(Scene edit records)
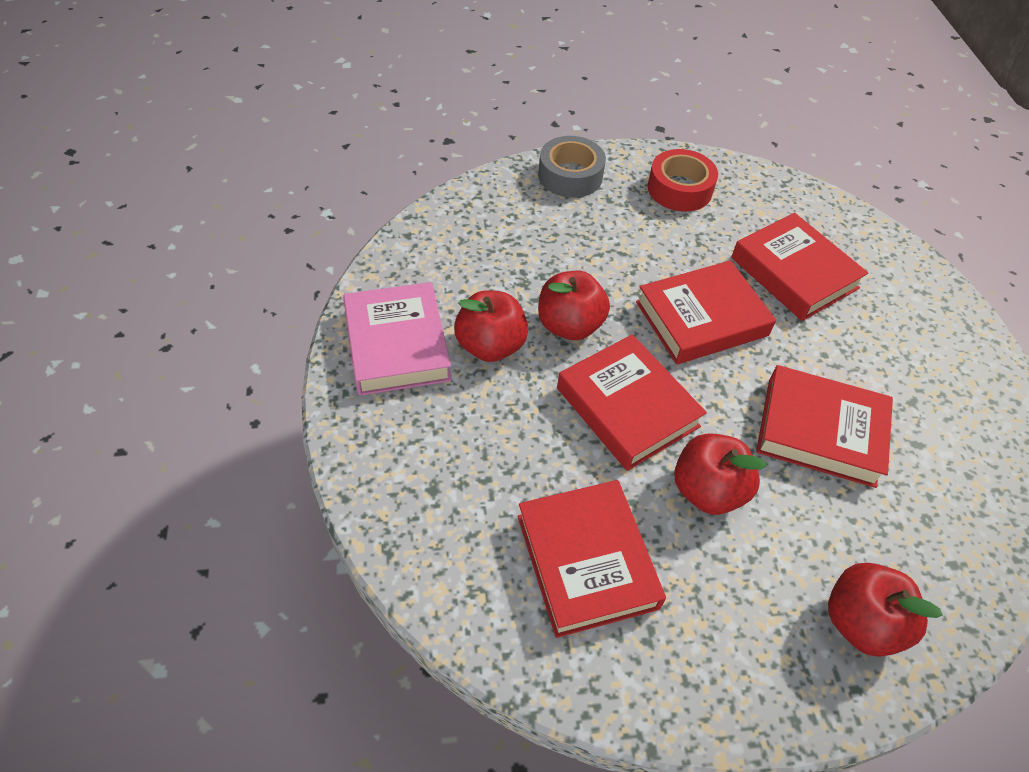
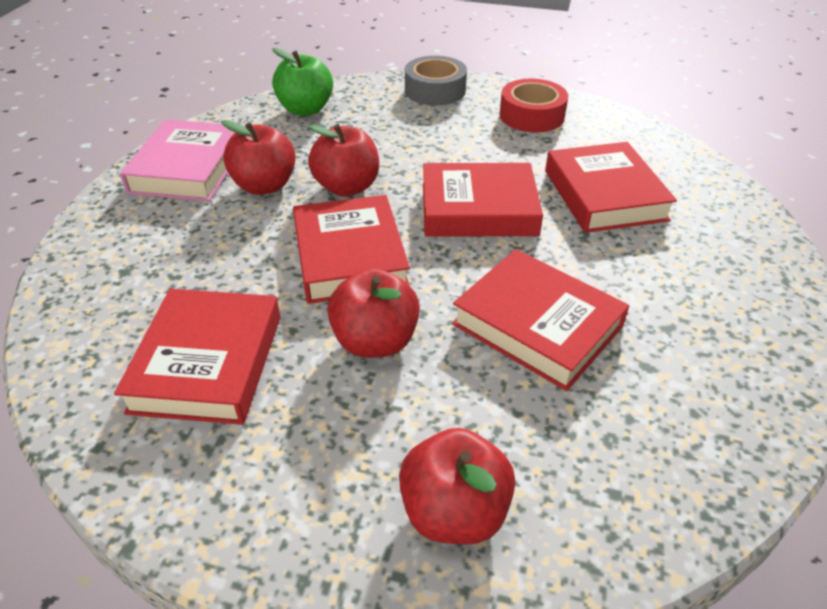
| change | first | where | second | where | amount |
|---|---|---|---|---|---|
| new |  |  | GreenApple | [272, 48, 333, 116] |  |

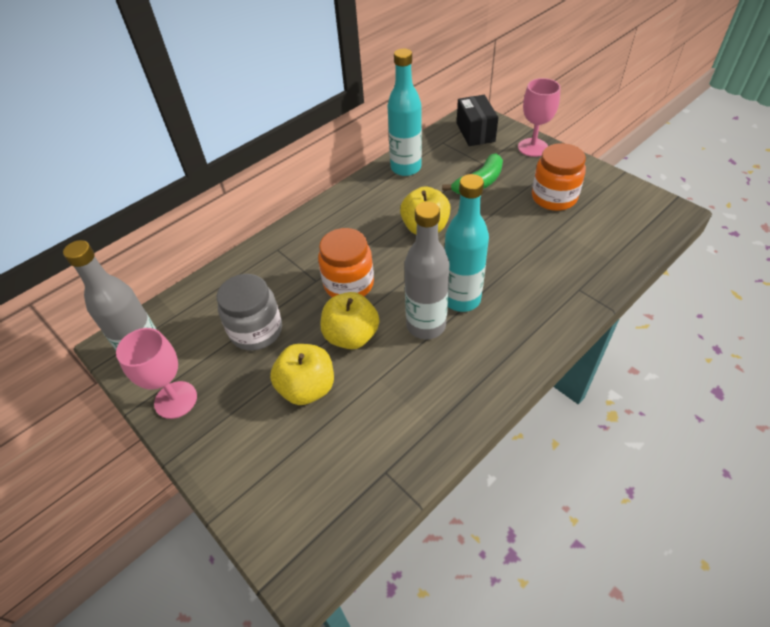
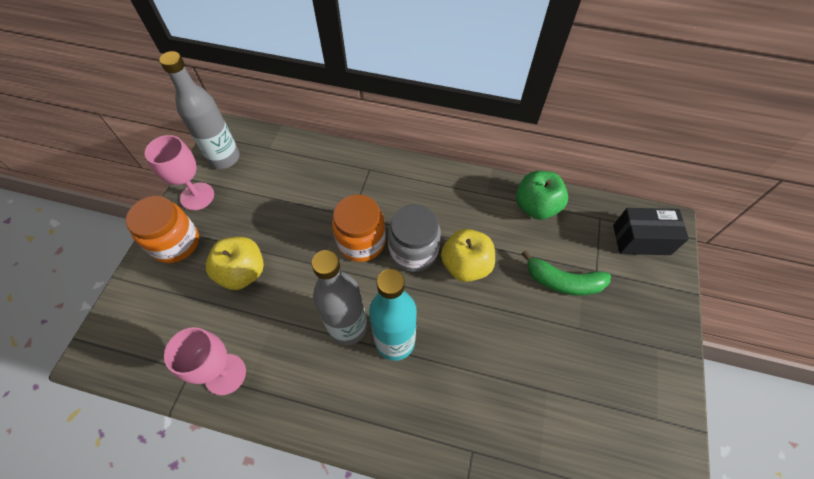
| change | first | where | second | where | amount |
|---|---|---|---|---|---|
| swapped | TurquoiseDrinkBottle | [387, 49, 422, 176] | GreenApple | [516, 171, 568, 219] |  |
| shifted | RosePinkChalice | [518, 78, 561, 157] |  | [164, 327, 246, 395] |  |
| rotated | EbonyParcel | [457, 95, 498, 146] |  | [613, 208, 689, 255] | 45 degrees clockwise |
| shifted | BrightOrangeJar | [532, 143, 586, 211] |  | [126, 196, 199, 263] |  |
| shifted | GrayJar | [217, 274, 282, 351] |  | [388, 204, 441, 272] |  |
| gone | YellowApple | [321, 292, 379, 349] |  |  |  |

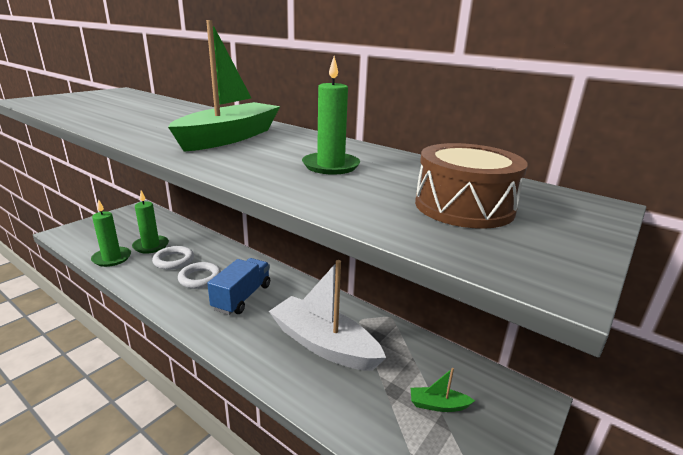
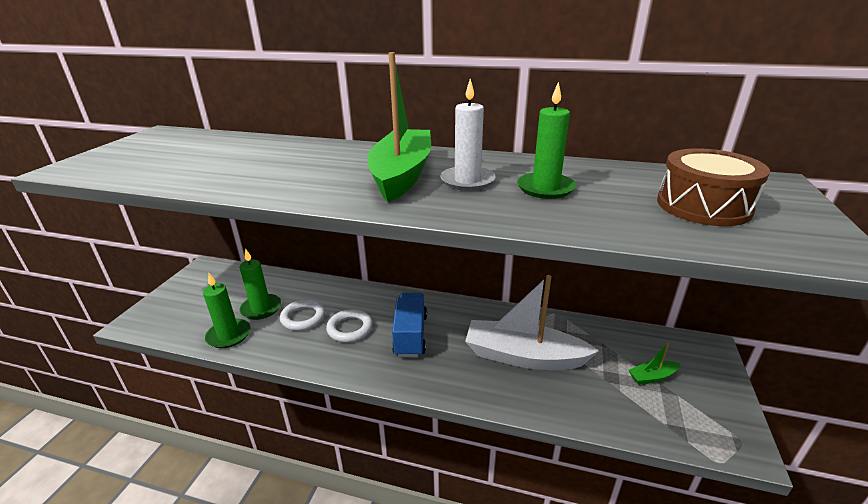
| change | first | where | second | where | amount |
|---|---|---|---|---|---|
| new |  |  | WhitePillarCandle | [440, 79, 496, 191] |  |

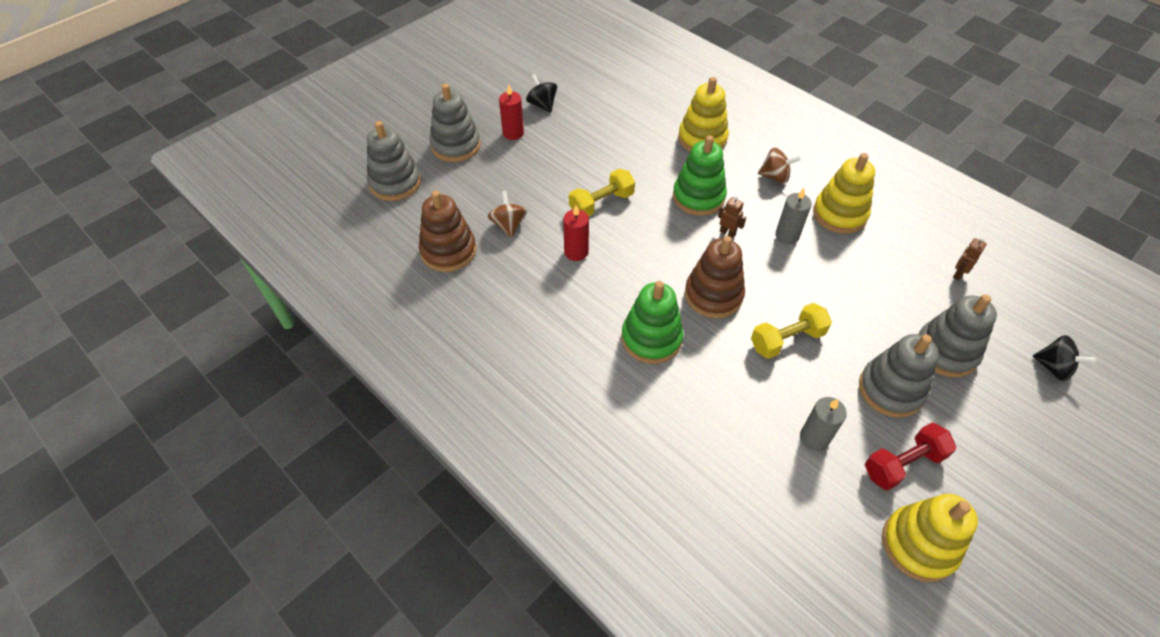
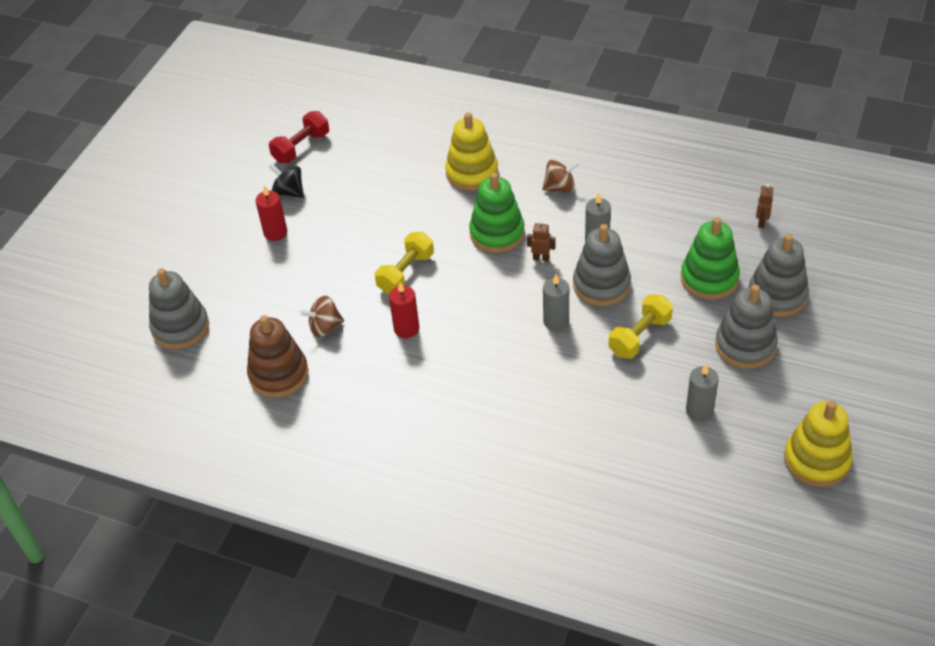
| change | first | where | second | where | amount |
|---|---|---|---|---|---|
| shifted | GrayStackingRings | [430, 84, 480, 162] |  | [573, 224, 631, 306] |  |
| gone | YellowStackingRings | [813, 153, 875, 234] |  |  |  |
| rotated | BrownSpinningTop | [488, 191, 527, 238] |  | [300, 296, 344, 337] | 75 degrees counterclockwise |
| swapped | BrownStackingRings | [685, 236, 745, 318] | GrayPillarCandle | [543, 274, 569, 331] |  |
| shifted | GreenStackingRings | [621, 281, 684, 364] |  | [681, 217, 740, 299] |  |
| gone | EbonySpinningTop | [1033, 335, 1097, 381] |  |  |  |
| shifted | RedDumbbell | [865, 423, 956, 490] |  | [269, 111, 329, 163] |  |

## Aim of the exercise
If a line in the entries above contains "gone", report it.

## Task solution
| gone | YellowApple | [321, 292, 379, 349] |  |  |  |
| gone | YellowStackingRings | [813, 153, 875, 234] |  |  |  |
| gone | EbonySpinningTop | [1033, 335, 1097, 381] |  |  |  |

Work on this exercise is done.